**Source data:**
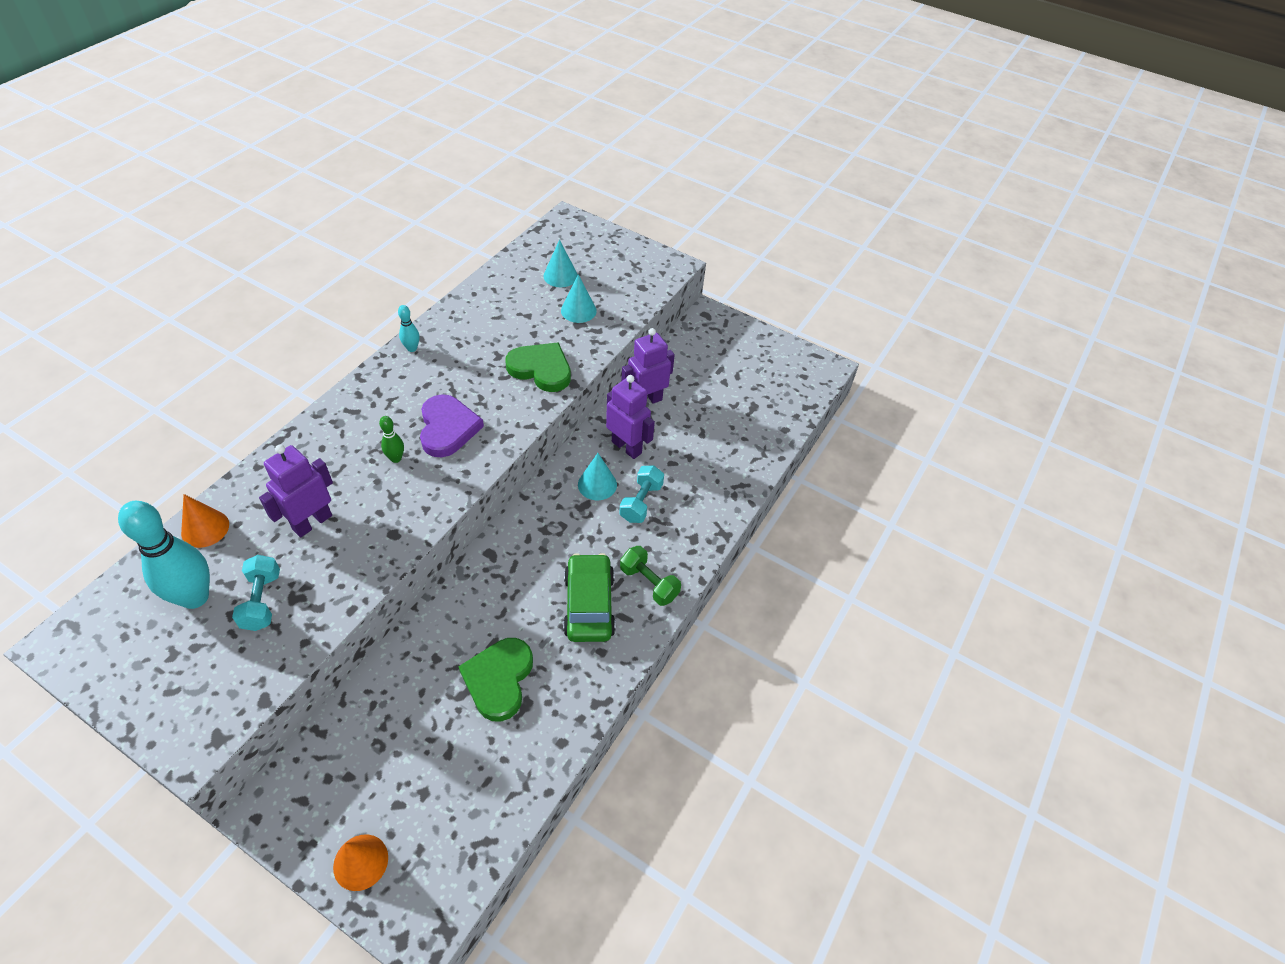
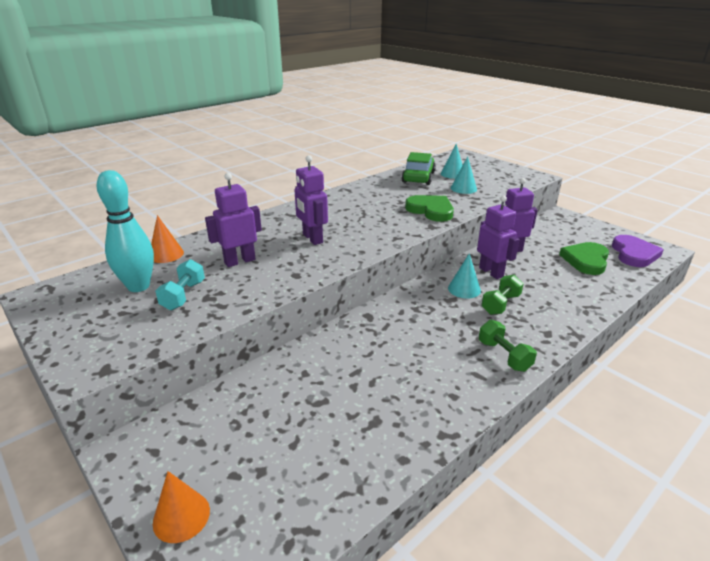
camera: 20 degrees right, 20 degrees down
(396, 458) = (312, 239): green bowling pin -> purple robot
(412, 348) = (341, 193): turquoise bowling pin -> none
(447, 428) = (354, 229): purple heart -> purple heart (634, 254)
(499, 679) = (355, 398): green heart -> green heart (586, 260)
(589, 605) = (446, 361): green car -> green car (418, 177)
(641, 502) = (500, 304): turquoise dumbbell -> green dumbbell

**Task details:** Retype every entry verbatim and exclude the pictures from the copy.

**Response below:**
camera: 20 degrees right, 20 degrees down
(396, 458) = (312, 239): green bowling pin -> purple robot
(412, 348) = (341, 193): turquoise bowling pin -> none
(447, 428) = (354, 229): purple heart -> purple heart (634, 254)
(499, 679) = (355, 398): green heart -> green heart (586, 260)
(589, 605) = (446, 361): green car -> green car (418, 177)
(641, 502) = (500, 304): turquoise dumbbell -> green dumbbell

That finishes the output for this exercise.